__EXERCISE__:
Reproduce the full listing as it stands. Images do not belong in the copy.

__DATA PROVIDED__:
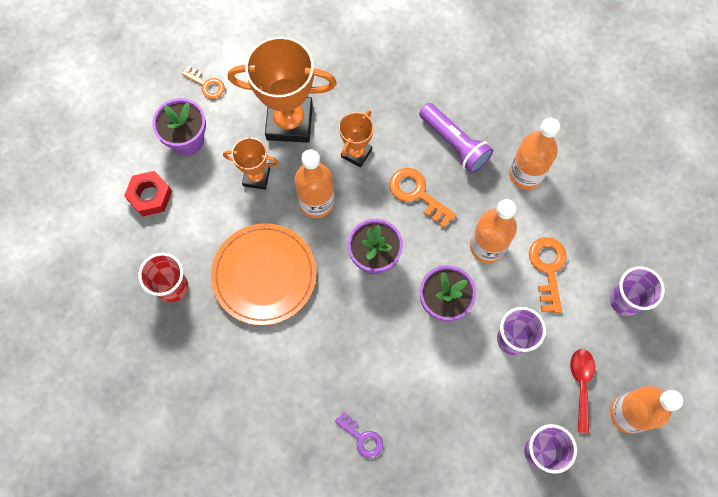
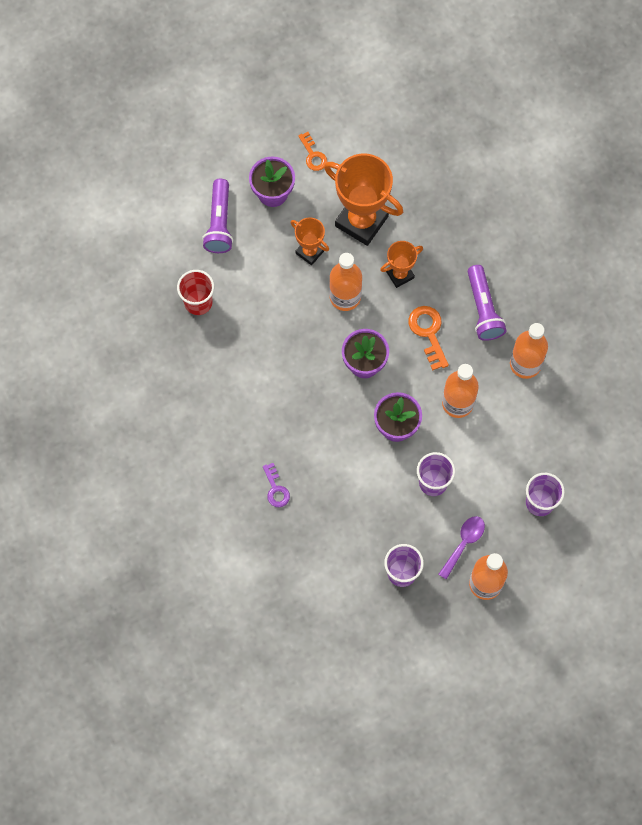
camera: 30 degrees right, 0 degrees up
red nut [124,171,172,217] -> purple flashlight [202,179,233,253]
orange plate [211,223,316,325] -> none
orange key [529,237,567,313] -> none
red spoon [570,349,595,433] -> purple spoon [438,516,485,580]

__WRITTEN SOLUTION__:
camera: 30 degrees right, 0 degrees up
red nut [124,171,172,217] -> purple flashlight [202,179,233,253]
orange plate [211,223,316,325] -> none
orange key [529,237,567,313] -> none
red spoon [570,349,595,433] -> purple spoon [438,516,485,580]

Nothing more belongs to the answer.